- [Provided data]:
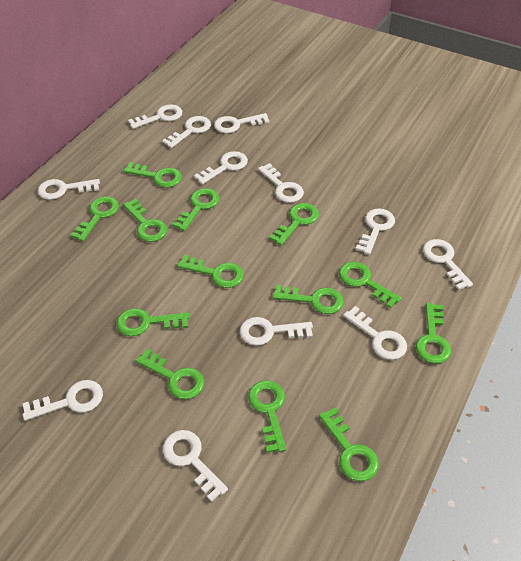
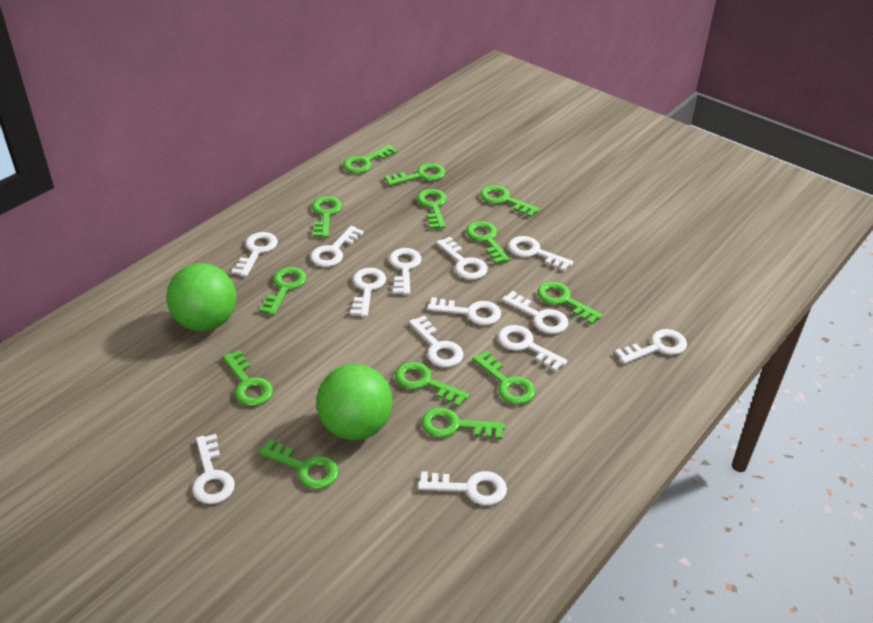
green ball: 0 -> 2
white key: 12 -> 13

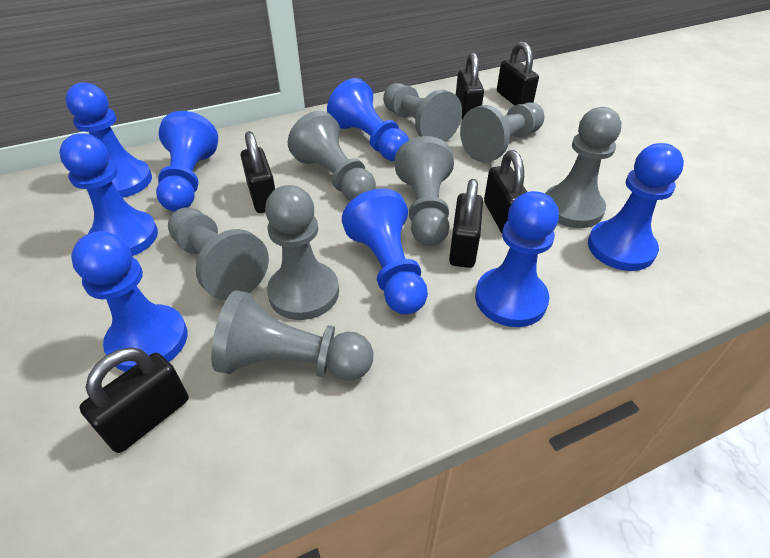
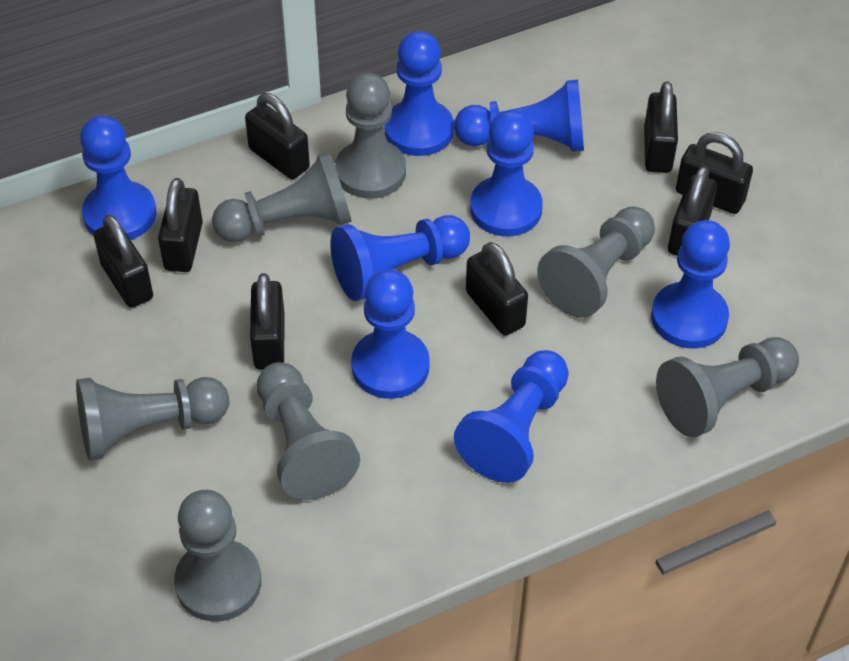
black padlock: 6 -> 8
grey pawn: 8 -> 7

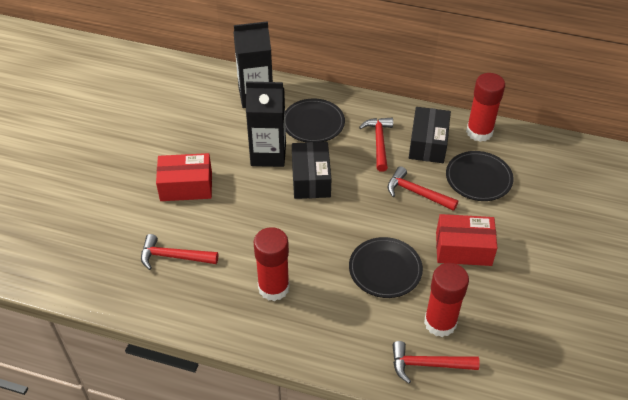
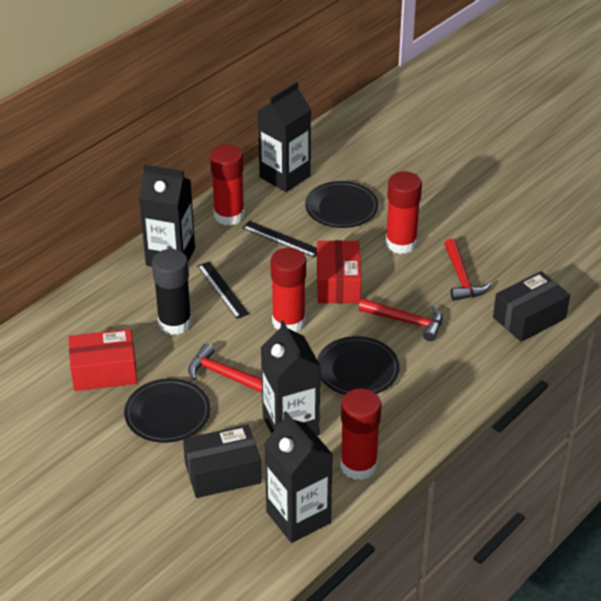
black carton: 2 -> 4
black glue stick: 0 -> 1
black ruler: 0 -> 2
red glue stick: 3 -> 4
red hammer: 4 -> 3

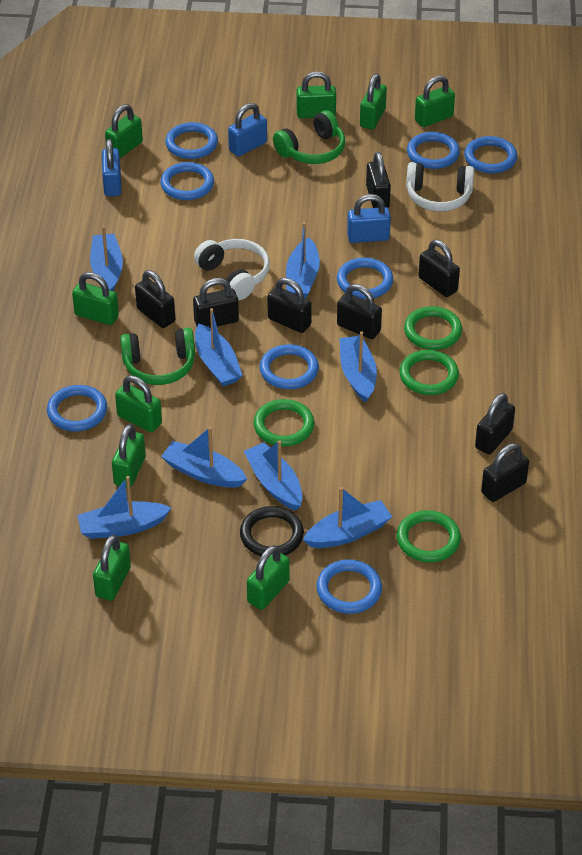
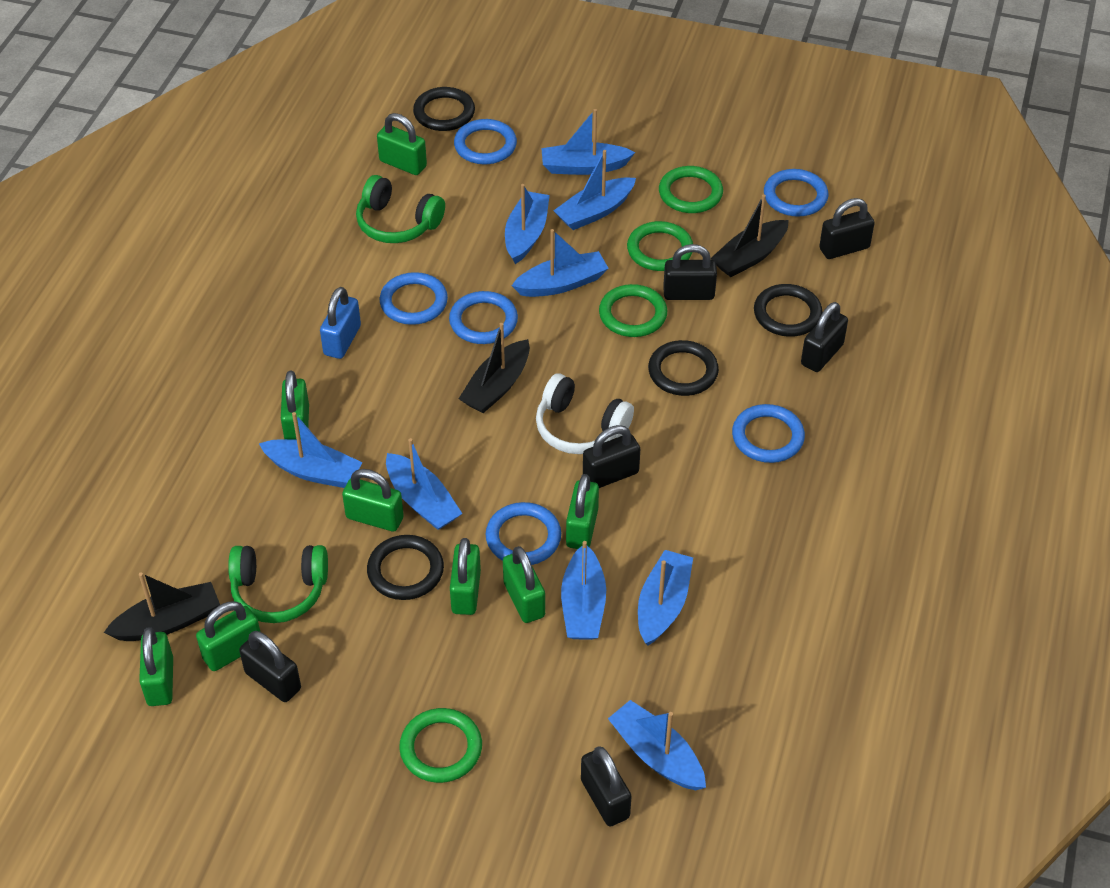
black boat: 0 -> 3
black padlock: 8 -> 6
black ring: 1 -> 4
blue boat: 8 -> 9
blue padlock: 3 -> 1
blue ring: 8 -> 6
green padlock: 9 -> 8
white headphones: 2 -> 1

- [Exercise aim]:
Starting at the line that holds "red glue stick: 3 -> 4", repeat every line through the end of the listing exactly as written, skipping any picture.

- [Solution for this exercise]:
red glue stick: 3 -> 4
red hammer: 4 -> 3

black boat: 0 -> 3
black padlock: 8 -> 6
black ring: 1 -> 4
blue boat: 8 -> 9
blue padlock: 3 -> 1
blue ring: 8 -> 6
green padlock: 9 -> 8
white headphones: 2 -> 1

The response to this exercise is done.